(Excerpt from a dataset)
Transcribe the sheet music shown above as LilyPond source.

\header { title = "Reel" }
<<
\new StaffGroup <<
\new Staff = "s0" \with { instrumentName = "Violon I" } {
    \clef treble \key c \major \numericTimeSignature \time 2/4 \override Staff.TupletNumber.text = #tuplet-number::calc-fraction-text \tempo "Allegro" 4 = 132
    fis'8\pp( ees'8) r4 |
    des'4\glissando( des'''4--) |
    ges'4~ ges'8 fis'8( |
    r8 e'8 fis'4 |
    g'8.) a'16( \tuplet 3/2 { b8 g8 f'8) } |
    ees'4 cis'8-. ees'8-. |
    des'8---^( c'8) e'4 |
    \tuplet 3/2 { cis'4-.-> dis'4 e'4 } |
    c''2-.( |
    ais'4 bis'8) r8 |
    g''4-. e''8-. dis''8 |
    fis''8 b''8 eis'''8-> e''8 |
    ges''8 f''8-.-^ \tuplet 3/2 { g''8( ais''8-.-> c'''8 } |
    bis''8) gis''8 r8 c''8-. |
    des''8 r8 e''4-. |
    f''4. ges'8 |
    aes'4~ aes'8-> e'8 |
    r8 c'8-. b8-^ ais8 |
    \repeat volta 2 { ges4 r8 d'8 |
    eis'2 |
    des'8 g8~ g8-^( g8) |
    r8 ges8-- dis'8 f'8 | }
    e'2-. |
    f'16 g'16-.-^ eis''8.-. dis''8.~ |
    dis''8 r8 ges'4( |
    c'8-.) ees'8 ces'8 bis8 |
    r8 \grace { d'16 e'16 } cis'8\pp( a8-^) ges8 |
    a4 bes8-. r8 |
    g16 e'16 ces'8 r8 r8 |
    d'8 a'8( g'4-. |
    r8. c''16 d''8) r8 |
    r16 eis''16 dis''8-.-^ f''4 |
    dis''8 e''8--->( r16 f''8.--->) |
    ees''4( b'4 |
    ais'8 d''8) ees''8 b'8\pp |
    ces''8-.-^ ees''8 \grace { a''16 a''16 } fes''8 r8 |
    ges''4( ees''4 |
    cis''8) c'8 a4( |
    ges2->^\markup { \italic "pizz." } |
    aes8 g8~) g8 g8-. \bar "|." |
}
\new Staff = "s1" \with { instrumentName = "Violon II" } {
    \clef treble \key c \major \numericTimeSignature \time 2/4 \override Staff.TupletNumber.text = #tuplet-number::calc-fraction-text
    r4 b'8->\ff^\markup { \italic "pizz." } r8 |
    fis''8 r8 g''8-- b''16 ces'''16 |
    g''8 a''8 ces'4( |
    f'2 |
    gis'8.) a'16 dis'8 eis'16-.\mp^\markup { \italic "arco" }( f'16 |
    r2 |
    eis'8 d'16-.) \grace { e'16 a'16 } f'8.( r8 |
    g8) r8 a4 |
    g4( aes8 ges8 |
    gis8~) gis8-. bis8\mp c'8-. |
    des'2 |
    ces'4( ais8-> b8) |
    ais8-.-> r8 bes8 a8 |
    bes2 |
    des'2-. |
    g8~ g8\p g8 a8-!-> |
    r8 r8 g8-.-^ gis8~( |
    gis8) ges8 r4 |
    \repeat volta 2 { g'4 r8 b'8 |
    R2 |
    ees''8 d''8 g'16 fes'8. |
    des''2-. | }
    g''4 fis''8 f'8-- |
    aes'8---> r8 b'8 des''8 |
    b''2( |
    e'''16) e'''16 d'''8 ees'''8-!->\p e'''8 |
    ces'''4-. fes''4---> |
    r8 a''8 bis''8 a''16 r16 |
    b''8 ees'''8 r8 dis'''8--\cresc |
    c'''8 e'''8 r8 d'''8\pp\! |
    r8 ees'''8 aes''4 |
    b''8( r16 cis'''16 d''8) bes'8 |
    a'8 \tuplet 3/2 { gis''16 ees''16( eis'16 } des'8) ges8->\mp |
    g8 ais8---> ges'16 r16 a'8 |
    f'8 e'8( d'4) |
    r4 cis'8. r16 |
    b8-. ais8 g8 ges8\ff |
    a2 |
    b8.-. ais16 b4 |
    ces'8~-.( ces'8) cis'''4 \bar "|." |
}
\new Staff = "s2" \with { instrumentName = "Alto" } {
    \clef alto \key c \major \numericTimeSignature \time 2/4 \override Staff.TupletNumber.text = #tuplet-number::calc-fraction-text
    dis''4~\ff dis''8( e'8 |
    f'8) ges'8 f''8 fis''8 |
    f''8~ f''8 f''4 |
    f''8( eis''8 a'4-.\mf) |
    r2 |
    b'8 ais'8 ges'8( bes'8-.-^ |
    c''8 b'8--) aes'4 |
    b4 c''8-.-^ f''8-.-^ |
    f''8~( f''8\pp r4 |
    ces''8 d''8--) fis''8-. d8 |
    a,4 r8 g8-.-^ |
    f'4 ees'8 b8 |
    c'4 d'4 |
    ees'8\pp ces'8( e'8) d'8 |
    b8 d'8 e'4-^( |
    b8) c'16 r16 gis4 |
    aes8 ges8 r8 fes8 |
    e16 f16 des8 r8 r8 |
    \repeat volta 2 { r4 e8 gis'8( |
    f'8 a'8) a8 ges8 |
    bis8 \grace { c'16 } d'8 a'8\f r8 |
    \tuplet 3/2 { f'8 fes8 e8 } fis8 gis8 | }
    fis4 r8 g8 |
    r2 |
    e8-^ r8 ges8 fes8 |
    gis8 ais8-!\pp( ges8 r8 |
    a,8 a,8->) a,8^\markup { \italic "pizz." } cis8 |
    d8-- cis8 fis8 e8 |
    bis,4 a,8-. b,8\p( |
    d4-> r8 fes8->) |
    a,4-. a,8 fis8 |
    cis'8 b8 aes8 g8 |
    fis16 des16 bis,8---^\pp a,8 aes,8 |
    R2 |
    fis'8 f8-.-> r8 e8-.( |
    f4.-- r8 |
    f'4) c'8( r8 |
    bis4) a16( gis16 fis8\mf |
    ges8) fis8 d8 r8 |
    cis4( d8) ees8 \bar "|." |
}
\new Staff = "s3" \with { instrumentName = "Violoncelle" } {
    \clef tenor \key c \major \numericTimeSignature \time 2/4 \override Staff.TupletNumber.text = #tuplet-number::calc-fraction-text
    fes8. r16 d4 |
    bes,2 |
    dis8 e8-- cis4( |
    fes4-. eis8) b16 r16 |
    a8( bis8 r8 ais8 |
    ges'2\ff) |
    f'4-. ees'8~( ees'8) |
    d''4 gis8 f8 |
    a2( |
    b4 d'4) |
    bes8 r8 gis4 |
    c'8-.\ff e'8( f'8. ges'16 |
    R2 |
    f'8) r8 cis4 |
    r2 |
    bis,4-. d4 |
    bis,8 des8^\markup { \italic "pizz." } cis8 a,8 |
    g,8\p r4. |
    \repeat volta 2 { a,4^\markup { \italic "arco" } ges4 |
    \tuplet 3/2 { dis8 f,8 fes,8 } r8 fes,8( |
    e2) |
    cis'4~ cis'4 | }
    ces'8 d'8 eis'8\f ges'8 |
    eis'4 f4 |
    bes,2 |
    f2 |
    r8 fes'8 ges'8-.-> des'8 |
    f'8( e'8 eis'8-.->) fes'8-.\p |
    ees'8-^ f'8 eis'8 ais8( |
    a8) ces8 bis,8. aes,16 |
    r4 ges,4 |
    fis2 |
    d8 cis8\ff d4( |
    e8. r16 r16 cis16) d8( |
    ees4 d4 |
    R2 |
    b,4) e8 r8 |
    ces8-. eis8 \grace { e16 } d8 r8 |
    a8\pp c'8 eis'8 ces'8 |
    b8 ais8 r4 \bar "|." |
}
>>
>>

## What is expected
How many lines in the excerpt above contain the string "grace"? Reply with the number only.

## Task result
5